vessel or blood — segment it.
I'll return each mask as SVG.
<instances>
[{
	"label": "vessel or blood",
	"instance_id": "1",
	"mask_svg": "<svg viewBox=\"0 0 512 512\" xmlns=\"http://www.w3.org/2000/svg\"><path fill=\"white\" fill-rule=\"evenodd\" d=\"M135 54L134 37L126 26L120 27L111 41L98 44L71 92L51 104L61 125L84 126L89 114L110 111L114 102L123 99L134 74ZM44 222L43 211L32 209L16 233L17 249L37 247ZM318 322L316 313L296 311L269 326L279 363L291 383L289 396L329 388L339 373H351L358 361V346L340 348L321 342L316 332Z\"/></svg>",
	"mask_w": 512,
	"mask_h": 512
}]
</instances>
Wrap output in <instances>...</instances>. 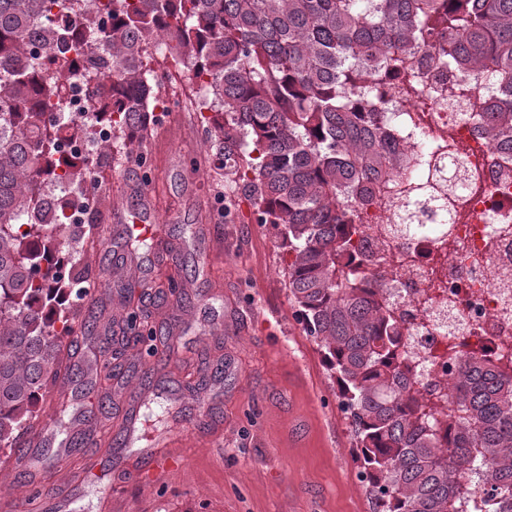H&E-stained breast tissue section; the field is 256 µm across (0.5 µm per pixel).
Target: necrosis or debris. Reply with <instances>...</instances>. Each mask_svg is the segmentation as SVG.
<instances>
[{
  "label": "necrosis or debris",
  "mask_w": 512,
  "mask_h": 512,
  "mask_svg": "<svg viewBox=\"0 0 512 512\" xmlns=\"http://www.w3.org/2000/svg\"><path fill=\"white\" fill-rule=\"evenodd\" d=\"M405 72L380 94L407 164L359 209L358 249L379 260L382 296L405 315L412 379L444 399L461 356L503 365L512 355V149L483 133L486 72L441 71L420 54ZM459 159L469 180L452 194L435 168ZM413 202L425 209L419 223L388 234Z\"/></svg>",
  "instance_id": "obj_1"
}]
</instances>
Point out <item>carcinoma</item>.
Instances as JSON below:
<instances>
[{"mask_svg": "<svg viewBox=\"0 0 512 512\" xmlns=\"http://www.w3.org/2000/svg\"><path fill=\"white\" fill-rule=\"evenodd\" d=\"M74 5L80 28L64 17ZM161 34L212 113L214 162L234 168L291 257L288 297L336 379L376 512H512V372L464 356L451 409L426 399L380 268L349 261L356 207L399 162L369 85L403 68L398 50L480 66L509 91L487 106L486 131L512 142V0H0V457L24 454L49 380L82 386L116 354L103 342L77 359L98 325L75 307L103 279L61 239L79 232L66 211L87 210L98 176L63 135L104 123L96 163L129 152L157 110L144 50ZM66 78L90 102L78 118ZM122 340L149 358L168 344L132 308ZM476 462L479 487L462 481Z\"/></svg>", "mask_w": 512, "mask_h": 512, "instance_id": "1", "label": "carcinoma"}]
</instances>
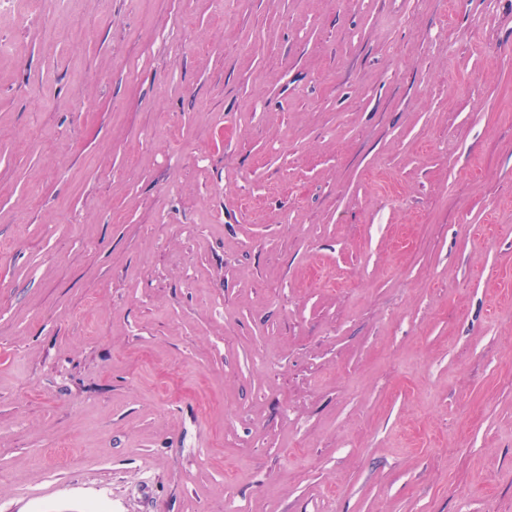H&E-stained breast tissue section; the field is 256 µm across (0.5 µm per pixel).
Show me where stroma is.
Segmentation results:
<instances>
[{"label":"stroma","instance_id":"obj_1","mask_svg":"<svg viewBox=\"0 0 512 512\" xmlns=\"http://www.w3.org/2000/svg\"><path fill=\"white\" fill-rule=\"evenodd\" d=\"M0 512H512V0H0Z\"/></svg>","mask_w":512,"mask_h":512}]
</instances>
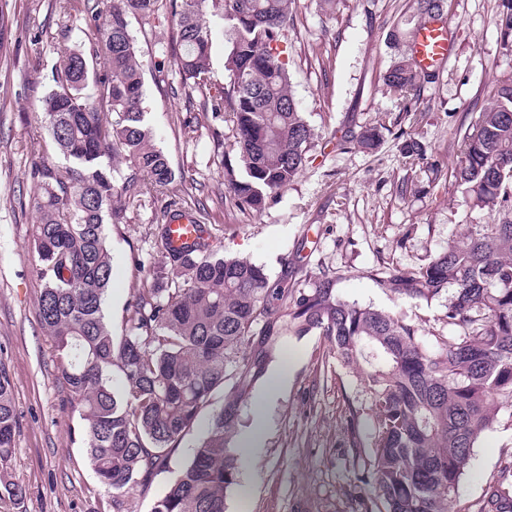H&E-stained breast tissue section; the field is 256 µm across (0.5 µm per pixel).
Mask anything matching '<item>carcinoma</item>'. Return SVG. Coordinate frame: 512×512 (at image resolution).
I'll list each match as a JSON object with an SVG mask.
<instances>
[{"mask_svg": "<svg viewBox=\"0 0 512 512\" xmlns=\"http://www.w3.org/2000/svg\"><path fill=\"white\" fill-rule=\"evenodd\" d=\"M293 2L172 0L181 90L200 111L232 123L237 154L226 165L227 181L235 205L252 212L294 182L314 138L290 90ZM414 4L390 33L397 43L412 46L421 29L444 24L446 0ZM85 10L99 37L87 52H60L56 89L40 105L65 164L32 162L30 204L38 214L39 325L54 342L66 402L112 505L150 481L221 389L224 404L154 512H226L239 475L231 443L277 338L317 333L337 360L359 370L374 413L376 436L357 473L373 496L361 500V512H457V486L478 437L500 405L512 404V80L498 83L489 105L457 129L462 152L453 170L471 208L507 216L469 225L464 240L448 242L416 270L372 274L379 286L411 299L448 294L456 335L427 347L414 325L342 299L327 277L302 292L286 275L273 282L261 265L218 256L203 226L191 244L163 250V261L139 263L145 285L128 303L125 333L115 336L104 314L113 272L106 226L125 222L114 178L126 196L169 197L157 225L163 244L170 221L189 211L177 200L183 180L146 122L144 65L129 29V18L154 16L159 0H86ZM212 18L229 33V80L215 94ZM496 26L511 51L512 0H499ZM435 77L410 51L382 81L409 112ZM378 140L377 130L364 127L338 145L372 150ZM17 424L14 387L0 362V493L12 498L22 497L10 473ZM479 512H512V469L488 486Z\"/></svg>", "mask_w": 512, "mask_h": 512, "instance_id": "1", "label": "carcinoma"}]
</instances>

+-------+

Aim: Output exactly the lines above, from the one holding "Mask anything matching" through the end of the data, including the first and last.

Reply:
Mask anything matching '<item>carcinoma</item>'. Return SVG. Coordinate frame: 512×512 (at image resolution).
I'll list each match as a JSON object with an SVG mask.
<instances>
[{"mask_svg": "<svg viewBox=\"0 0 512 512\" xmlns=\"http://www.w3.org/2000/svg\"><path fill=\"white\" fill-rule=\"evenodd\" d=\"M293 2L172 0L181 90L200 111L232 123L237 154L226 165L227 181L235 205L252 212L294 182L314 138L290 90ZM414 4L390 33L397 43L412 46L421 29L444 24L446 0ZM85 10L99 37L87 52H60L56 89L40 105L65 164L32 162L30 204L38 214L39 325L54 342L66 402L112 505L150 481L221 389L224 404L154 512H226L239 475L231 443L277 338L317 333L337 360L359 370L374 413L376 436L357 473L373 496L361 500V512H457V486L478 437L500 405L512 404V80L498 83L489 105L457 129L462 152L453 170L471 208L507 216L469 225L464 240L448 242L416 270L372 274L379 286L411 299L448 294L456 335L427 347L414 325L342 299L327 277L302 292L286 275L273 282L261 265L218 256L203 226L191 244L163 250V261L139 263L145 285L128 303L125 333L115 336L104 314L113 272L106 226L125 222L114 178L126 196L169 197L157 225L163 244L170 221L189 211L177 200L183 180L146 122L144 65L129 29V18L154 16L159 0H86ZM212 18L229 33V80L215 94ZM496 26L511 51L512 0H499ZM435 77L410 51L382 81L409 112ZM378 140L377 130L364 127L338 145L372 150ZM17 424L14 387L0 362V493L12 498L22 497L10 473ZM479 512H512V469L488 486Z\"/></svg>", "mask_w": 512, "mask_h": 512, "instance_id": "1", "label": "carcinoma"}]
</instances>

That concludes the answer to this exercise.